Your task
Somewhere below are a line with "pink soap dispenser: 2 -> 1" and a later line with "purple tree: 1 -> 4". Output exactly those lines and all lines between them.

*** Source material ***

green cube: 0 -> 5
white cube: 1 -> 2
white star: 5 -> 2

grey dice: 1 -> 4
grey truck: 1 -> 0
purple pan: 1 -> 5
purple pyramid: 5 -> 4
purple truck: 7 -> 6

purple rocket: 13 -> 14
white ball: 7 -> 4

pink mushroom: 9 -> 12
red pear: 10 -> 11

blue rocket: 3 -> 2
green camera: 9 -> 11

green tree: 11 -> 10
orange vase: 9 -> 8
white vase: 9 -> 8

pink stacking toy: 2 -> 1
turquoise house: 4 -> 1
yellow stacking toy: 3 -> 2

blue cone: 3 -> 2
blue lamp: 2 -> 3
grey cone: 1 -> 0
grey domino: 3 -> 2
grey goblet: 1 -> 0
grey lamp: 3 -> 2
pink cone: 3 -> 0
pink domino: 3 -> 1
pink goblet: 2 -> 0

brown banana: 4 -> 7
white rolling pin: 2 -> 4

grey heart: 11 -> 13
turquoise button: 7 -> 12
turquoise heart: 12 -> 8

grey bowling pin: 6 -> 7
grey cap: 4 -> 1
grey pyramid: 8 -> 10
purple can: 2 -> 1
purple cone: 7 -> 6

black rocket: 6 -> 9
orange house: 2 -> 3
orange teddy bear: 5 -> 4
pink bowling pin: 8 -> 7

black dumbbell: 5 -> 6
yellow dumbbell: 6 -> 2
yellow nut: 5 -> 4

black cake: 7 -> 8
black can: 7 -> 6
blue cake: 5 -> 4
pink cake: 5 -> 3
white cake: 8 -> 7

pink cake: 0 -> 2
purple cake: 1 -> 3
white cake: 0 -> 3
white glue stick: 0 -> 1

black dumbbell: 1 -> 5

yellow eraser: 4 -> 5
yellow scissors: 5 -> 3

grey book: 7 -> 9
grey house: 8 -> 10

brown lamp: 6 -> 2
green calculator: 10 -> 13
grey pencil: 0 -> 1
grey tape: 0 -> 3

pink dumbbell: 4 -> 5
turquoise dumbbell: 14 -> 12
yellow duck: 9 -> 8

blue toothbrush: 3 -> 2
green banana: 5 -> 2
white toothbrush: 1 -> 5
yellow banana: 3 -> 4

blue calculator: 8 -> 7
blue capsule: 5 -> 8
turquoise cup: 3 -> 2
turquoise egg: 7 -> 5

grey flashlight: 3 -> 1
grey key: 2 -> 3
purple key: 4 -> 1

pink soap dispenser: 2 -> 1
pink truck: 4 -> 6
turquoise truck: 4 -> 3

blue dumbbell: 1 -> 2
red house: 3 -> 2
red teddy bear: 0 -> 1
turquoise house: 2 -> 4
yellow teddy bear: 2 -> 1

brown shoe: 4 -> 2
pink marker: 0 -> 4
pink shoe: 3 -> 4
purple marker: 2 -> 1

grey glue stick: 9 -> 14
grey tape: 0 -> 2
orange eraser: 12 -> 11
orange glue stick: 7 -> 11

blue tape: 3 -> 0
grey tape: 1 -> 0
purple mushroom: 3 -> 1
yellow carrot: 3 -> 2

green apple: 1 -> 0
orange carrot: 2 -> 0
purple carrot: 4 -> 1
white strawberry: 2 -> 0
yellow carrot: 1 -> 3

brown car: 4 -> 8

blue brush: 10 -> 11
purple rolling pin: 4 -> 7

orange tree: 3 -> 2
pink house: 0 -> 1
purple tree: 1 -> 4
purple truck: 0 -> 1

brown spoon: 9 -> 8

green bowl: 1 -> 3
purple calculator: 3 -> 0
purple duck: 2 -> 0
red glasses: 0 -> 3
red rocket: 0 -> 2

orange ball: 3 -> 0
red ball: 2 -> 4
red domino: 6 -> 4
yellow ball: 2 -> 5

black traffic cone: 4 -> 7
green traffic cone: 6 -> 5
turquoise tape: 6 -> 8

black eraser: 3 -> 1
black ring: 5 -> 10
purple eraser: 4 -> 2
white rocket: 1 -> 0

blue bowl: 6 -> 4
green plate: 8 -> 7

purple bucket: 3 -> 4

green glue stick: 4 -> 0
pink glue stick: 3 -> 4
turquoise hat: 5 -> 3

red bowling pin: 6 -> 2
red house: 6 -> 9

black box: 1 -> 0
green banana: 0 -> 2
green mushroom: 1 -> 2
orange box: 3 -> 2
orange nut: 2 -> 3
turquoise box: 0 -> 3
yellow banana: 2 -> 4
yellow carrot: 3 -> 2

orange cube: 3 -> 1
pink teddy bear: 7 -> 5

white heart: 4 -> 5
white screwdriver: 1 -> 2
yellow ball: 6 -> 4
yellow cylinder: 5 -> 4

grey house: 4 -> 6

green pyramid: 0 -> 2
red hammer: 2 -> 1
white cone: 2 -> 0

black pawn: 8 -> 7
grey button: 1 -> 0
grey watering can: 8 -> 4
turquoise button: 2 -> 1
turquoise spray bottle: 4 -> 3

*** End of Source material ***

Answer to this task
pink soap dispenser: 2 -> 1
pink truck: 4 -> 6
turquoise truck: 4 -> 3

blue dumbbell: 1 -> 2
red house: 3 -> 2
red teddy bear: 0 -> 1
turquoise house: 2 -> 4
yellow teddy bear: 2 -> 1

brown shoe: 4 -> 2
pink marker: 0 -> 4
pink shoe: 3 -> 4
purple marker: 2 -> 1

grey glue stick: 9 -> 14
grey tape: 0 -> 2
orange eraser: 12 -> 11
orange glue stick: 7 -> 11

blue tape: 3 -> 0
grey tape: 1 -> 0
purple mushroom: 3 -> 1
yellow carrot: 3 -> 2

green apple: 1 -> 0
orange carrot: 2 -> 0
purple carrot: 4 -> 1
white strawberry: 2 -> 0
yellow carrot: 1 -> 3

brown car: 4 -> 8

blue brush: 10 -> 11
purple rolling pin: 4 -> 7

orange tree: 3 -> 2
pink house: 0 -> 1
purple tree: 1 -> 4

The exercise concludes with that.